Aim of the task – From the entries below, gather every line containing the string "cone".

==========

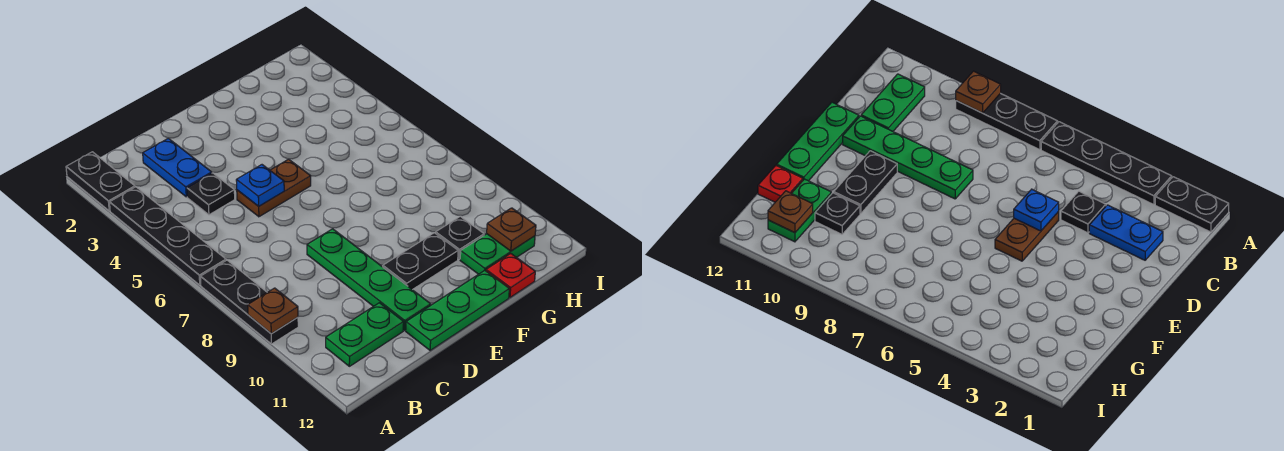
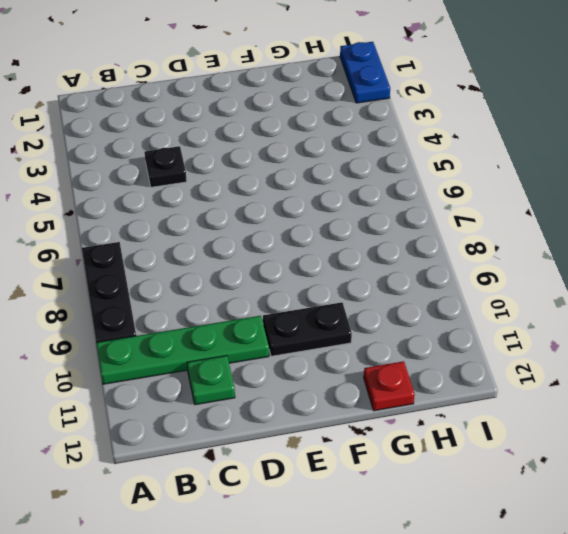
green 1x4 plate [96,316,269,384] -> green 1x4 plate turned to [307,229,431,330]
green 1x1 plate [187,356,235,405] -> green 1x2 plate [326,303,404,366]
blue 1x2 plate [340,42,390,103] -> blue 1x2 plate moved to [143,138,212,197]
none -> black 1x2 plate [66,152,135,211]
none -> black 1x4 plate [110,187,226,285]
none -> brown 1x2 plate [237,159,311,217]

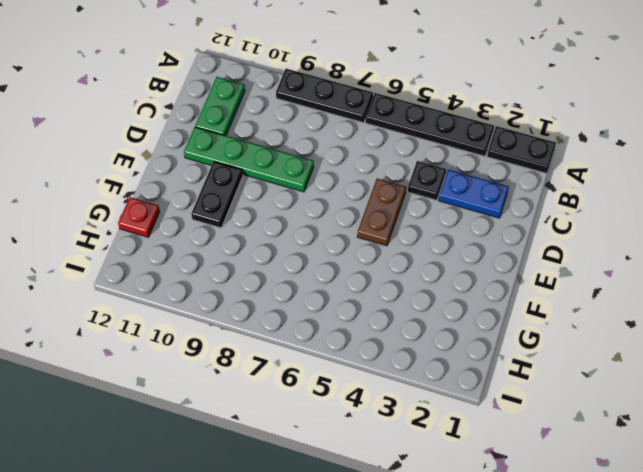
none -> green 1x3 plate [406,270,509,350]
none -> black 1x1 plate [436,216,484,259]
none -> green 1x2 plate [460,234,535,274]

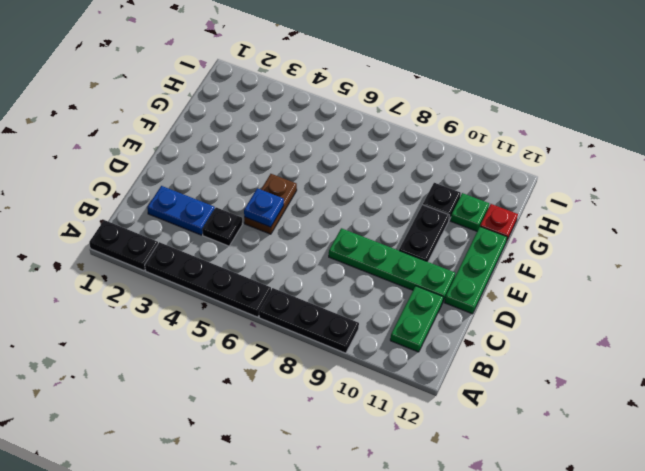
green 1x1 plate [450,193,489,231] -> green 1x2 plate [460,234,535,274]
none -> brown 1x1 plate [248,288,298,334]
none -> brown 1x1 plate [487,208,536,251]

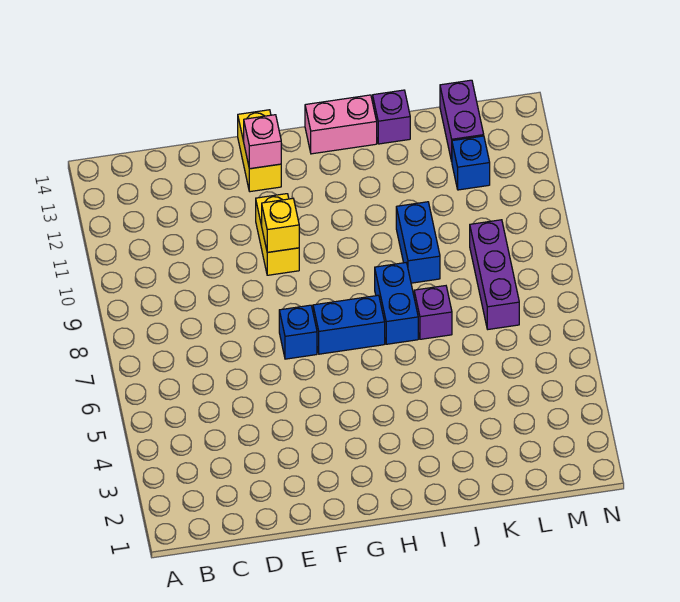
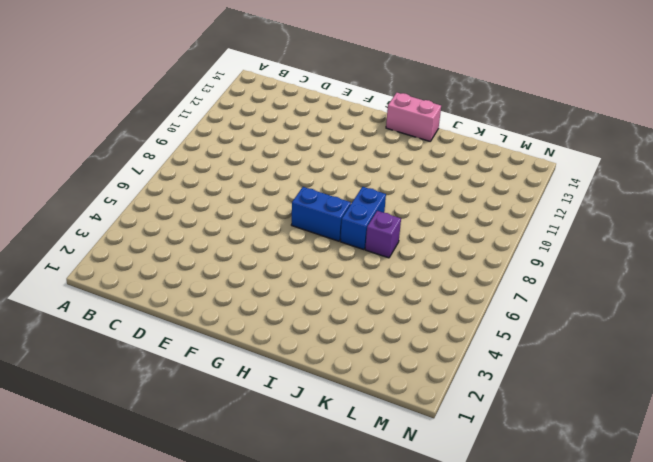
none -> blue 1x1 brick [279,305,317,359]
none -> yellow 1x2 brick [256,194,299,275]
none -> yellow 1x2 brick [238,110,281,192]

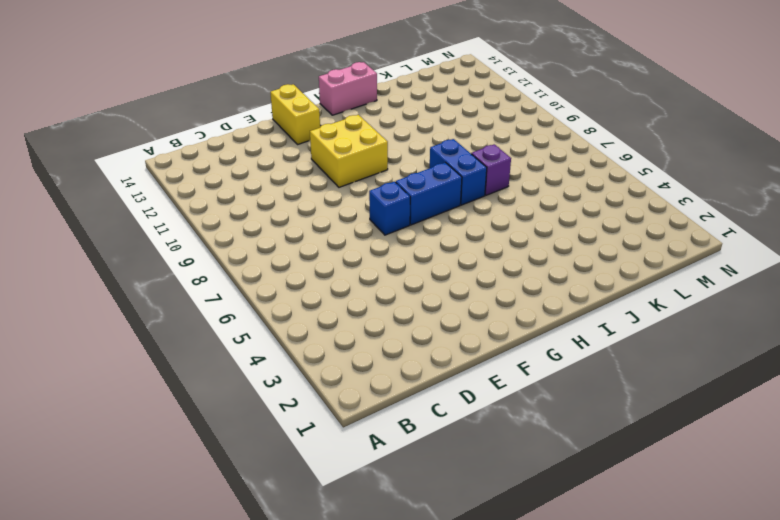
yellow 2x2 brick [310,115,388,187] -> yellow 1x2 brick [256,194,299,275]
none -> blue 1x2 brick [396,202,440,283]
none -> purple 1x1 brick [373,90,410,144]
none -> purple 1x3 brick [470,220,519,329]

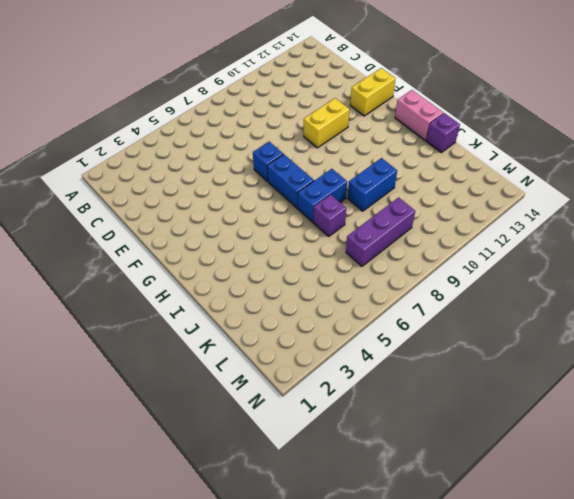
none -> blue 1x1 brick [452,136,490,190]
none -> purple 1x2 brick [440,80,484,161]
none -> yellow 1x1 brick [262,199,299,252]

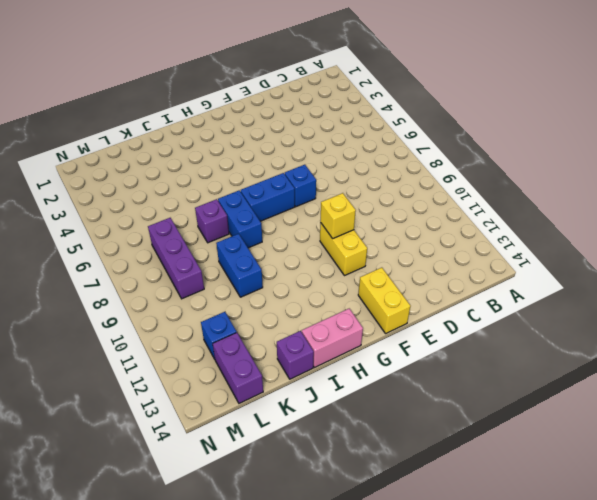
none -> pink 1x1 brick [244,115,281,169]

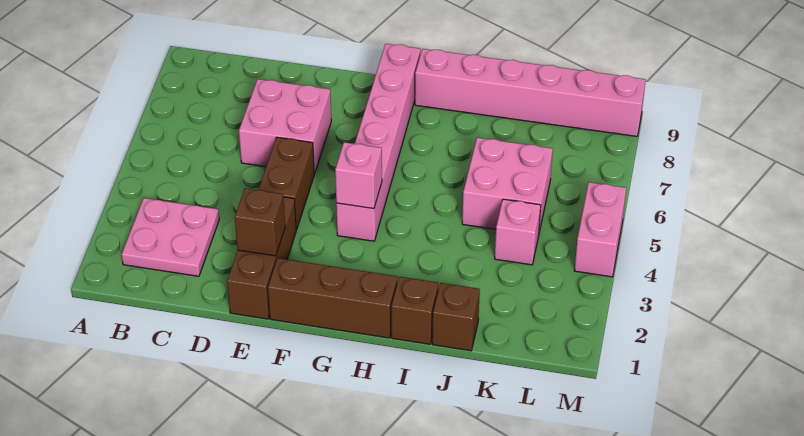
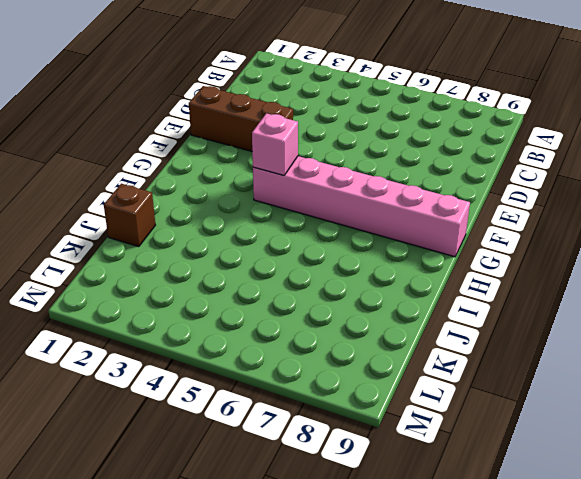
none -> pink 2x2 plate [121,198,219,276]
none -> pink 2x2 brick [239,79,331,173]
none -> brown 1x2 brick [258,137,315,229]

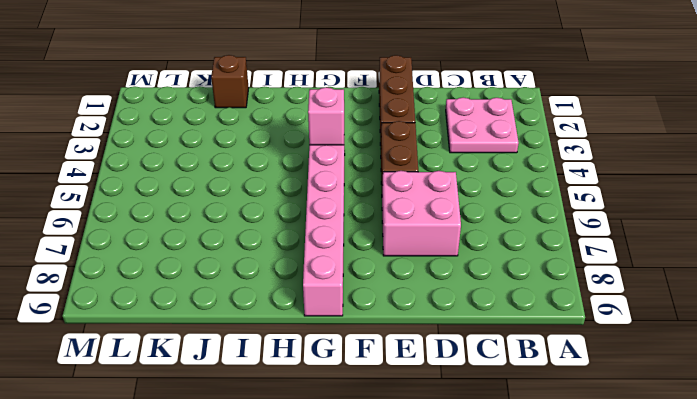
none -> brown 1x3 brick [268,258,397,338]
none -> pink 1x6 brick [415,49,646,136]
none -> brown 1x1 brick [391,277,438,344]

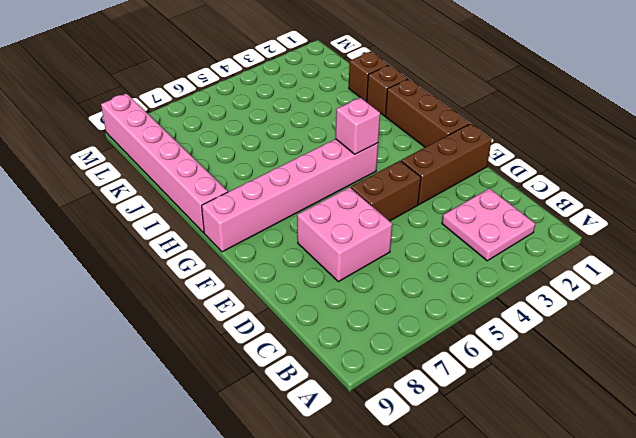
none -> pink 2x2 brick [462,138,553,232]
none -> pink 1x1 brick [495,199,541,265]
none -> pink 1x2 brick [574,182,626,277]

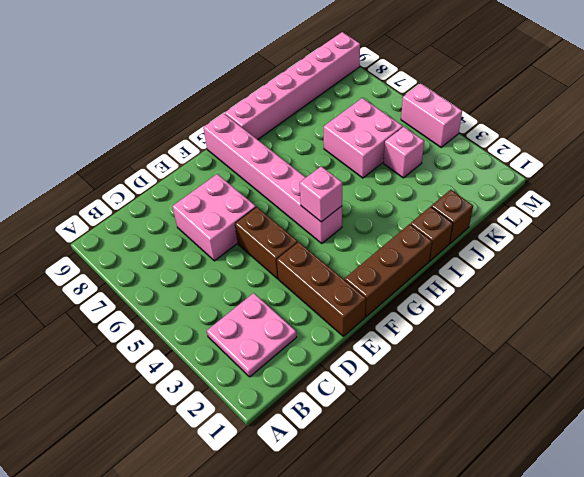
none -> brown 1x1 brick [235,188,285,256]

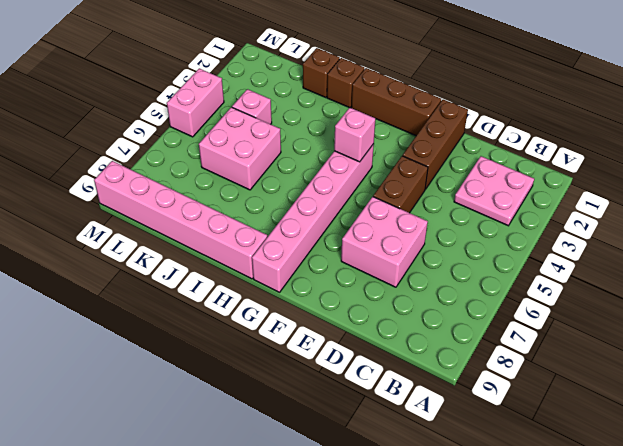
none -> brown 1x1 brick [235,188,285,256]

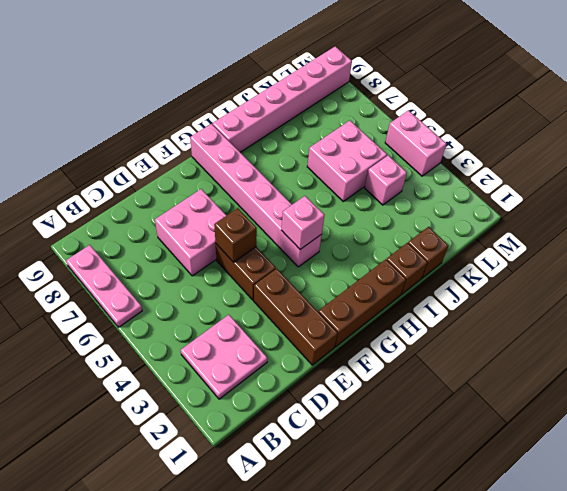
pink 1x3 plate [66,245,142,327] -> none
brown 1x1 brick [214,208,257,262] -> brown 1x1 brick moved to [235,188,285,256]

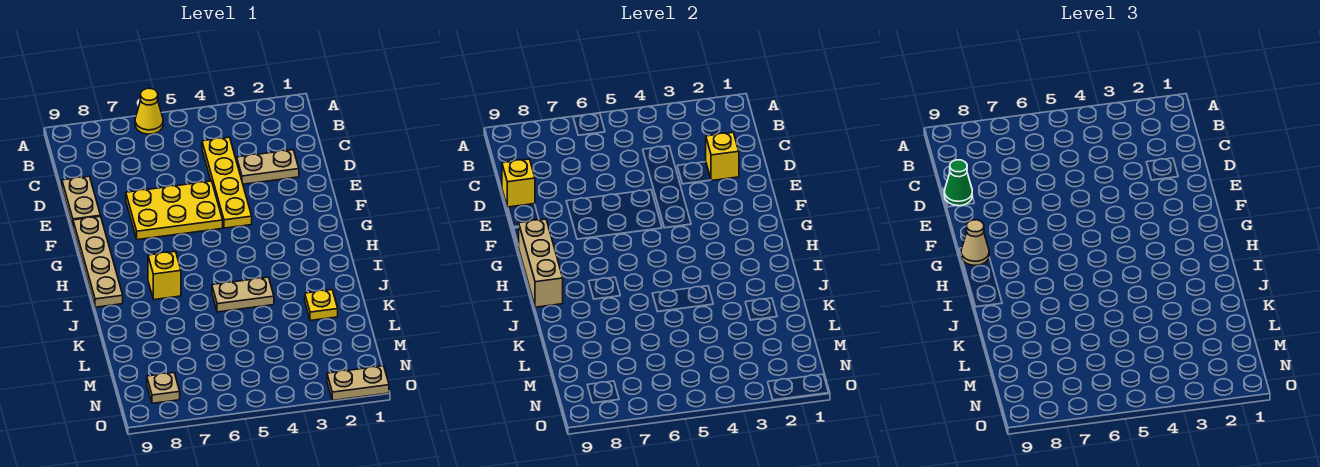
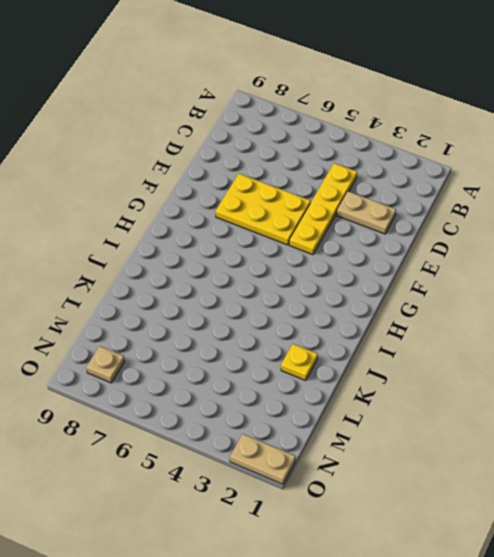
none -> yellow 1x1 cone [135,88,163,134]
none -> tan 1x2 plate [62,176,101,226]
none -> tan 1x4 plate [73,216,123,307]

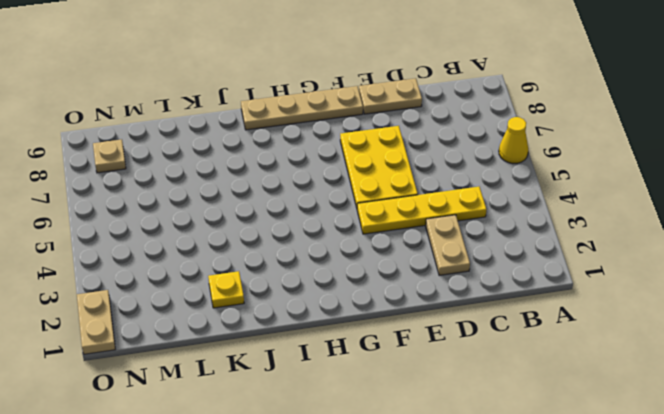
none -> yellow 1x1 brick [148,252,181,300]
none -> tan 1x2 plate [212,277,274,312]
none -> yellow 1x1 brick [706,132,739,181]

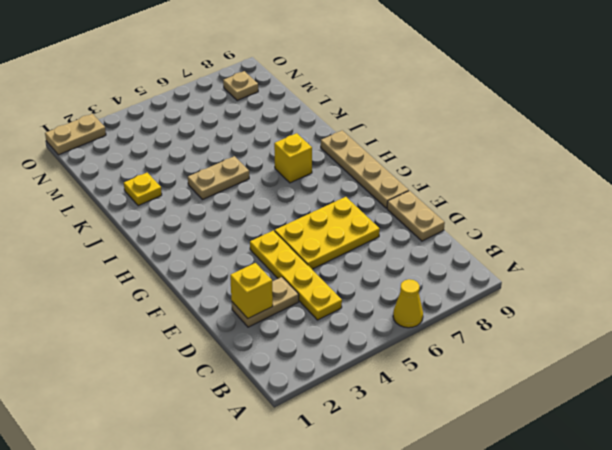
none -> yellow 1x1 brick [502,159,535,207]
none -> tan 1x3 brick [518,219,563,307]
none -> green 1x1 cone [944,160,972,206]

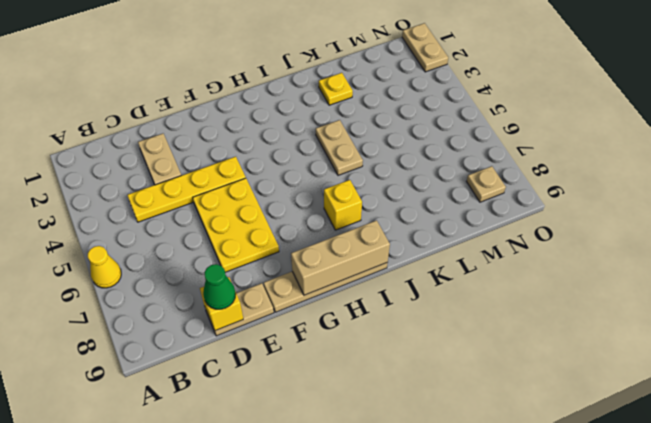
none -> yellow 1x1 brick [706,132,739,181]
none -> tan 1x1 cone [961,220,989,265]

==========

Exercise output –
none -> yellow 1x1 cone [135,88,163,134]
none -> green 1x1 cone [944,160,972,206]
none -> tan 1x1 cone [961,220,989,265]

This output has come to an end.